### What needs to be done
Could you transcribe all of the data word for word?

-- Data supplied follows --

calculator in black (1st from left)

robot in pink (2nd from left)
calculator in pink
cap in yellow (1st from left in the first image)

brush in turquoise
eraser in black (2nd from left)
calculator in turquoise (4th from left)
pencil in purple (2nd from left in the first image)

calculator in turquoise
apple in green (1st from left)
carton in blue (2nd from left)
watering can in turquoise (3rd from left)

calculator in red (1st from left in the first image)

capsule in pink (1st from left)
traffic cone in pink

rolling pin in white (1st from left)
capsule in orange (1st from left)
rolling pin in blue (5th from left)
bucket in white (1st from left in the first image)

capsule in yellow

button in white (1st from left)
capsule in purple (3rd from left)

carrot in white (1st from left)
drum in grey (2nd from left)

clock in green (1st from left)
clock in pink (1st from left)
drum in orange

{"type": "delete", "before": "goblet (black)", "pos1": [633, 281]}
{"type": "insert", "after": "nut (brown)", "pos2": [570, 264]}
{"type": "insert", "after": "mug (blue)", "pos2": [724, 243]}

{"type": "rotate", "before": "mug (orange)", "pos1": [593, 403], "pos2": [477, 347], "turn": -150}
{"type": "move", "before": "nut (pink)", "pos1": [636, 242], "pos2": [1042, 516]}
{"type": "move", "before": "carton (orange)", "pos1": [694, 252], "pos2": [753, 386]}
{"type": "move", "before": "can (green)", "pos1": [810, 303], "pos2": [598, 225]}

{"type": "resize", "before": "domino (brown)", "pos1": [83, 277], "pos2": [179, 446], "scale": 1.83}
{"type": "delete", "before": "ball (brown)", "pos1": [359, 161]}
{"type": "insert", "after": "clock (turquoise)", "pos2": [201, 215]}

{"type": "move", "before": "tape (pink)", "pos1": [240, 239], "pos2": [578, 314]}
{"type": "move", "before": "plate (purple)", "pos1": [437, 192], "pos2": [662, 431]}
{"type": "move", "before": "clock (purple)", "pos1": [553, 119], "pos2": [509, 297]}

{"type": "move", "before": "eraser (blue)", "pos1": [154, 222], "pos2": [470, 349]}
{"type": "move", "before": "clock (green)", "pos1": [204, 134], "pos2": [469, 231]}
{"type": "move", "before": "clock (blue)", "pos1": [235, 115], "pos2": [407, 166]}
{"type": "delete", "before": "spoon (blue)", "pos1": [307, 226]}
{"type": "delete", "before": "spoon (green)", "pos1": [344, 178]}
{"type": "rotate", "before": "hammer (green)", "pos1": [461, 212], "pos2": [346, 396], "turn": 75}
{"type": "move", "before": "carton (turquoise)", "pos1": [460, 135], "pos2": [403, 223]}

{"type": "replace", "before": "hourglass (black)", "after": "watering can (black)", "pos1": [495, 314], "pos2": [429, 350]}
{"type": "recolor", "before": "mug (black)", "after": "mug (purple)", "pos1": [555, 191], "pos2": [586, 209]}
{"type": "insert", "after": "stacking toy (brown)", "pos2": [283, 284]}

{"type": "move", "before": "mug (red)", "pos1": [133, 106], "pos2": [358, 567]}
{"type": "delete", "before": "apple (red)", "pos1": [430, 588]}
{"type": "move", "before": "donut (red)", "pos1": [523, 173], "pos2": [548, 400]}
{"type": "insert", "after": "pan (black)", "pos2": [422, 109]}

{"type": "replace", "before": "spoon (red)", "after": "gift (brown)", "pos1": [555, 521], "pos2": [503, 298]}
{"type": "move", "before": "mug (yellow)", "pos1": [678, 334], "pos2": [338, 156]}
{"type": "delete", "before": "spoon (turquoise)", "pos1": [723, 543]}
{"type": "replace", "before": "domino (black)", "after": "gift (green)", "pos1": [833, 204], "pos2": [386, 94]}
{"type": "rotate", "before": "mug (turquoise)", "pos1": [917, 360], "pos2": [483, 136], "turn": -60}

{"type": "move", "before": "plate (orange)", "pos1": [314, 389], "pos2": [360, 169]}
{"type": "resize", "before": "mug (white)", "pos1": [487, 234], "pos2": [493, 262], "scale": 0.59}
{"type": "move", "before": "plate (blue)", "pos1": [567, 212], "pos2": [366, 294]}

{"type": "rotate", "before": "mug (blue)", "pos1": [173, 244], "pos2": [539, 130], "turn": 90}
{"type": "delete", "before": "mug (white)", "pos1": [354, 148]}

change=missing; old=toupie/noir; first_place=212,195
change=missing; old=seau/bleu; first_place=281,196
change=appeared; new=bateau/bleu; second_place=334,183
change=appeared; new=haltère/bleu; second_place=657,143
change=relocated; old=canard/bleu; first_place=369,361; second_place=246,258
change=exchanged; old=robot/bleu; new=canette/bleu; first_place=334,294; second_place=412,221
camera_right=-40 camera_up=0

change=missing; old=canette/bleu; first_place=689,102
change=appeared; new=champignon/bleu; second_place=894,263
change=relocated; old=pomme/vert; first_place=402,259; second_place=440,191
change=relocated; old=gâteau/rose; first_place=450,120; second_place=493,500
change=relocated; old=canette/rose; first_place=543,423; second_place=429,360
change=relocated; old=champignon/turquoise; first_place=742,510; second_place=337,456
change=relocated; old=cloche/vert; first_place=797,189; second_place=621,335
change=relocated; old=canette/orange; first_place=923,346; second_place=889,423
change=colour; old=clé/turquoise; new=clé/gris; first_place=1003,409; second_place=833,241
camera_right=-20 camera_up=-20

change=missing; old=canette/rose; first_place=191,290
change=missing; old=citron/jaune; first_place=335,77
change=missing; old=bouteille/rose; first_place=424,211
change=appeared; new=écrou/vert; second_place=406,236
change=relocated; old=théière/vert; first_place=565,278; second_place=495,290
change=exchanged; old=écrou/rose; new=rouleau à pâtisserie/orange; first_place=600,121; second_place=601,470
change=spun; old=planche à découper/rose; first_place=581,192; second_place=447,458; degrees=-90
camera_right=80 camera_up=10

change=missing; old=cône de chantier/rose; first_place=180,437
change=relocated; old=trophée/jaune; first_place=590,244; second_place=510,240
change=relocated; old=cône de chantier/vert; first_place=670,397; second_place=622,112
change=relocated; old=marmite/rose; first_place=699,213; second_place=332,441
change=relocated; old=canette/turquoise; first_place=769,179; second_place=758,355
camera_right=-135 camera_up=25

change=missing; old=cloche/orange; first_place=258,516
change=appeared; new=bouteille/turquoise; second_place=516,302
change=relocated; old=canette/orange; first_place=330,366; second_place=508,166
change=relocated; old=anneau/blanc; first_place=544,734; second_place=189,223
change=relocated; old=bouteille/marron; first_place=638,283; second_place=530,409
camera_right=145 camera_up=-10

-- Data supplied concluded --

### Response below
calculator in black (1st from left)

robot in pink (2nd from left)
calculator in pink
cap in yellow (1st from left in the first image)

brush in turquoise
eraser in black (2nd from left)
calculator in turquoise (4th from left)
pencil in purple (2nd from left in the first image)

calculator in turquoise
apple in green (1st from left)
carton in blue (2nd from left)
watering can in turquoise (3rd from left)

calculator in red (1st from left in the first image)

capsule in pink (1st from left)
traffic cone in pink

rolling pin in white (1st from left)
capsule in orange (1st from left)
rolling pin in blue (5th from left)
bucket in white (1st from left in the first image)

capsule in yellow

button in white (1st from left)
capsule in purple (3rd from left)

carrot in white (1st from left)
drum in grey (2nd from left)

clock in green (1st from left)
clock in pink (1st from left)
drum in orange

{"type": "delete", "before": "goblet (black)", "pos1": [633, 281]}
{"type": "insert", "after": "nut (brown)", "pos2": [570, 264]}
{"type": "insert", "after": "mug (blue)", "pos2": [724, 243]}

{"type": "rotate", "before": "mug (orange)", "pos1": [593, 403], "pos2": [477, 347], "turn": -150}
{"type": "move", "before": "nut (pink)", "pos1": [636, 242], "pos2": [1042, 516]}
{"type": "move", "before": "carton (orange)", "pos1": [694, 252], "pos2": [753, 386]}
{"type": "move", "before": "can (green)", "pos1": [810, 303], "pos2": [598, 225]}

{"type": "resize", "before": "domino (brown)", "pos1": [83, 277], "pos2": [179, 446], "scale": 1.83}
{"type": "delete", "before": "ball (brown)", "pos1": [359, 161]}
{"type": "insert", "after": "clock (turquoise)", "pos2": [201, 215]}

{"type": "move", "before": "tape (pink)", "pos1": [240, 239], "pos2": [578, 314]}
{"type": "move", "before": "plate (purple)", "pos1": [437, 192], "pos2": [662, 431]}
{"type": "move", "before": "clock (purple)", "pos1": [553, 119], "pos2": [509, 297]}

{"type": "move", "before": "eraser (blue)", "pos1": [154, 222], "pos2": [470, 349]}
{"type": "move", "before": "clock (green)", "pos1": [204, 134], "pos2": [469, 231]}
{"type": "move", "before": "clock (blue)", "pos1": [235, 115], "pos2": [407, 166]}
{"type": "delete", "before": "spoon (blue)", "pos1": [307, 226]}
{"type": "delete", "before": "spoon (green)", "pos1": [344, 178]}
{"type": "rotate", "before": "hammer (green)", "pos1": [461, 212], "pos2": [346, 396], "turn": 75}
{"type": "move", "before": "carton (turquoise)", "pos1": [460, 135], "pos2": [403, 223]}

{"type": "replace", "before": "hourglass (black)", "after": "watering can (black)", "pos1": [495, 314], "pos2": [429, 350]}
{"type": "recolor", "before": "mug (black)", "after": "mug (purple)", "pos1": [555, 191], "pos2": [586, 209]}
{"type": "insert", "after": "stacking toy (brown)", "pos2": [283, 284]}

{"type": "move", "before": "mug (red)", "pos1": [133, 106], "pos2": [358, 567]}
{"type": "delete", "before": "apple (red)", "pos1": [430, 588]}
{"type": "move", "before": "donut (red)", "pos1": [523, 173], "pos2": [548, 400]}
{"type": "insert", "after": "pan (black)", "pos2": [422, 109]}

{"type": "replace", "before": "spoon (red)", "after": "gift (brown)", "pos1": [555, 521], "pos2": [503, 298]}
{"type": "move", "before": "mug (yellow)", "pos1": [678, 334], "pos2": [338, 156]}
{"type": "delete", "before": "spoon (turquoise)", "pos1": [723, 543]}
{"type": "replace", "before": "domino (black)", "after": "gift (green)", "pos1": [833, 204], "pos2": [386, 94]}
{"type": "rotate", "before": "mug (turquoise)", "pos1": [917, 360], "pos2": [483, 136], "turn": -60}

{"type": "move", "before": "plate (orange)", "pos1": [314, 389], "pos2": [360, 169]}
{"type": "resize", "before": "mug (white)", "pos1": [487, 234], "pos2": [493, 262], "scale": 0.59}
{"type": "move", "before": "plate (blue)", "pos1": [567, 212], "pos2": [366, 294]}

{"type": "rotate", "before": "mug (blue)", "pos1": [173, 244], "pos2": [539, 130], "turn": 90}
{"type": "delete", "before": "mug (white)", "pos1": [354, 148]}

change=missing; old=toupie/noir; first_place=212,195
change=missing; old=seau/bleu; first_place=281,196
change=appeared; new=bateau/bleu; second_place=334,183
change=appeared; new=haltère/bleu; second_place=657,143
change=relocated; old=canard/bleu; first_place=369,361; second_place=246,258
change=exchanged; old=robot/bleu; new=canette/bleu; first_place=334,294; second_place=412,221
camera_right=-40 camera_up=0

change=missing; old=canette/bleu; first_place=689,102
change=appeared; new=champignon/bleu; second_place=894,263
change=relocated; old=pomme/vert; first_place=402,259; second_place=440,191
change=relocated; old=gâteau/rose; first_place=450,120; second_place=493,500
change=relocated; old=canette/rose; first_place=543,423; second_place=429,360
change=relocated; old=champignon/turquoise; first_place=742,510; second_place=337,456
change=relocated; old=cloche/vert; first_place=797,189; second_place=621,335
change=relocated; old=canette/orange; first_place=923,346; second_place=889,423
change=colour; old=clé/turquoise; new=clé/gris; first_place=1003,409; second_place=833,241
camera_right=-20 camera_up=-20

change=missing; old=canette/rose; first_place=191,290
change=missing; old=citron/jaune; first_place=335,77
change=missing; old=bouteille/rose; first_place=424,211
change=appeared; new=écrou/vert; second_place=406,236
change=relocated; old=théière/vert; first_place=565,278; second_place=495,290
change=exchanged; old=écrou/rose; new=rouleau à pâtisserie/orange; first_place=600,121; second_place=601,470
change=spun; old=planche à découper/rose; first_place=581,192; second_place=447,458; degrees=-90
camera_right=80 camera_up=10

change=missing; old=cône de chantier/rose; first_place=180,437
change=relocated; old=trophée/jaune; first_place=590,244; second_place=510,240
change=relocated; old=cône de chantier/vert; first_place=670,397; second_place=622,112
change=relocated; old=marmite/rose; first_place=699,213; second_place=332,441
change=relocated; old=canette/turquoise; first_place=769,179; second_place=758,355
camera_right=-135 camera_up=25

change=missing; old=cloche/orange; first_place=258,516
change=appeared; new=bouteille/turquoise; second_place=516,302
change=relocated; old=canette/orange; first_place=330,366; second_place=508,166
change=relocated; old=anneau/blanc; first_place=544,734; second_place=189,223
change=relocated; old=bouteille/marron; first_place=638,283; second_place=530,409
camera_right=145 camera_up=-10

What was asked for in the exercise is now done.